Rewrite everything from the start of the listing down to the line containing "The height and width of the screenshot", changing "GUI agent" to "computer assistant" and leaving the rest as it is.

EXCERPTED RECORDS:
________________________________________

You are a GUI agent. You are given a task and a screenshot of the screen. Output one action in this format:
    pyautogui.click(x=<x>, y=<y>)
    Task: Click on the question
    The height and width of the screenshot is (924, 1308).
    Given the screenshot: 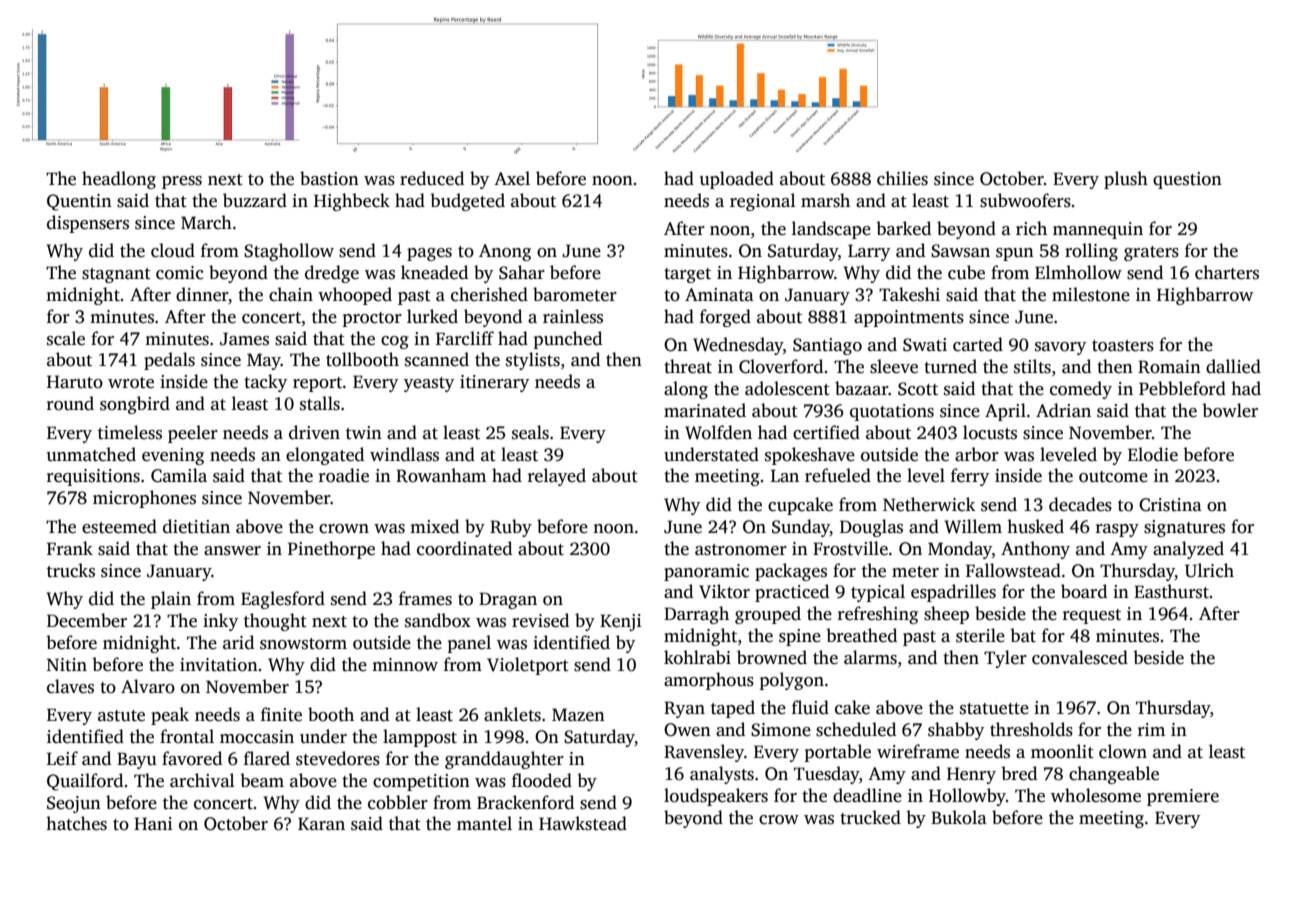 What is the action you would take?
    pyautogui.click(x=1187, y=180)
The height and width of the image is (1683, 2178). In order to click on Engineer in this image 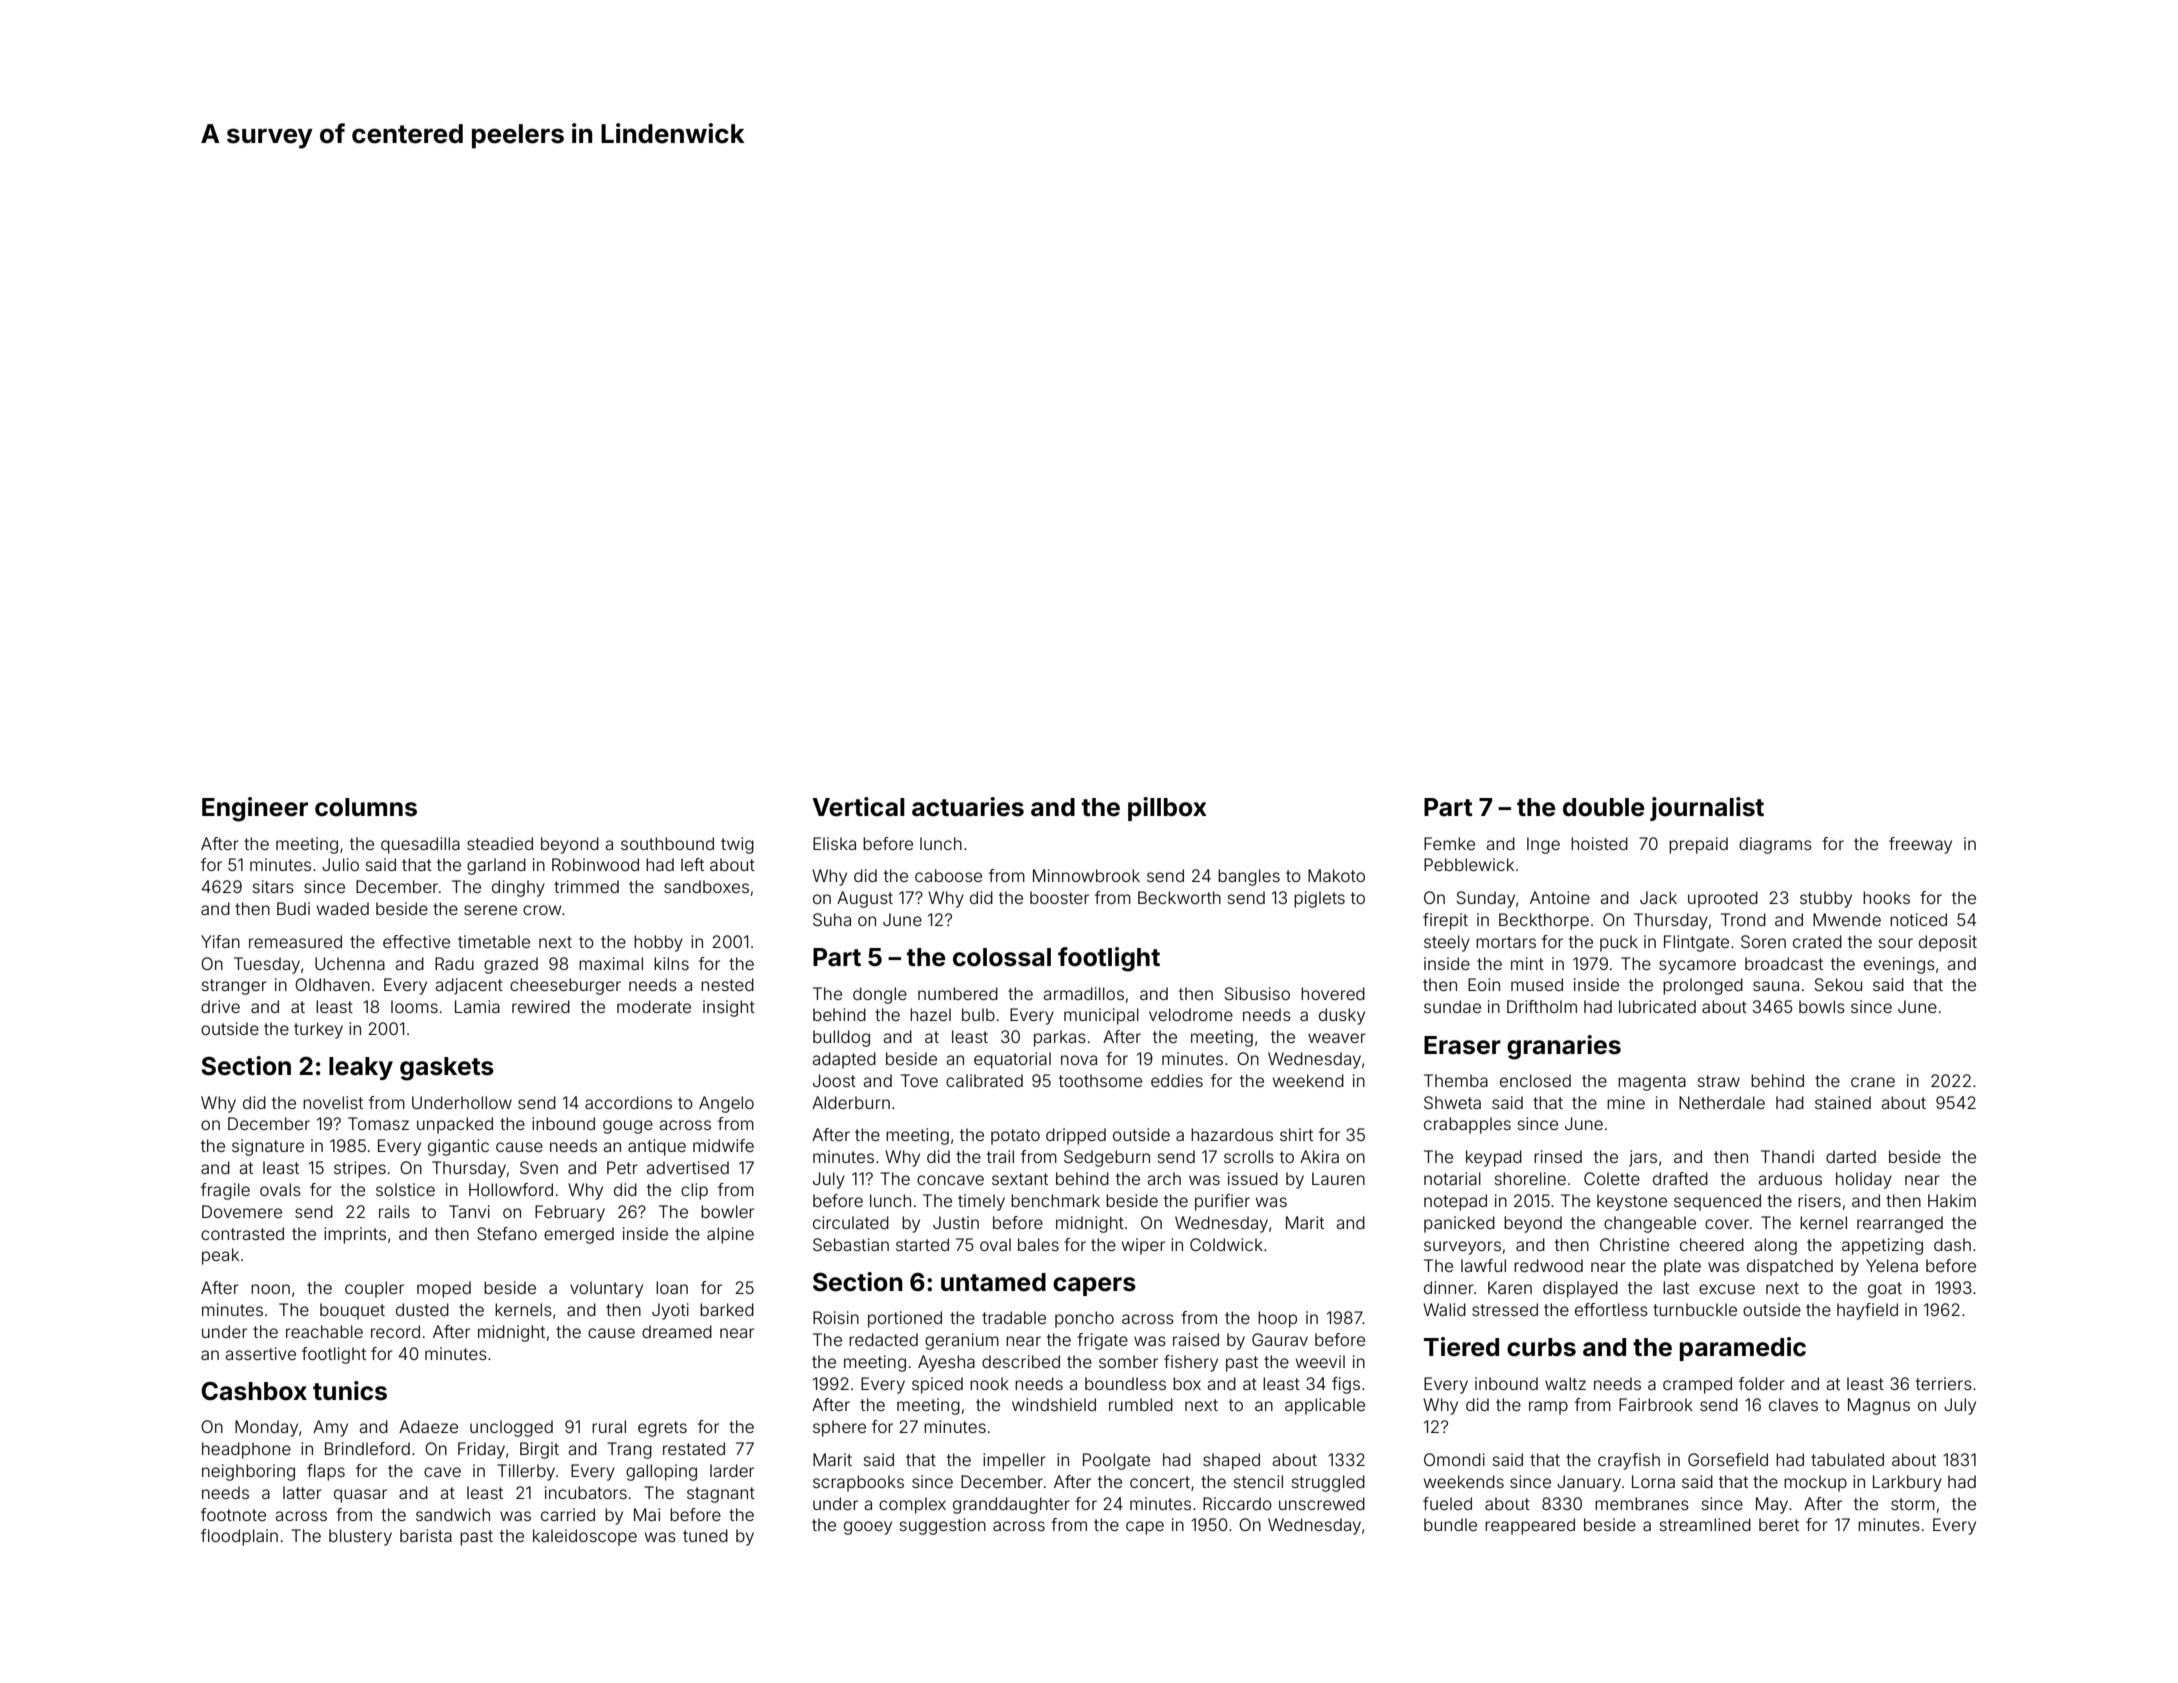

________________________________________

RESULT OF THE EXERCISE:
You are a computer assistant. You are given a task and a screenshot of the screen. Output one action in this format:
    pyautogui.click(x=<x>, y=<y>)
    Task: Click on the question
    The height and width of the screenshot is (924, 1308).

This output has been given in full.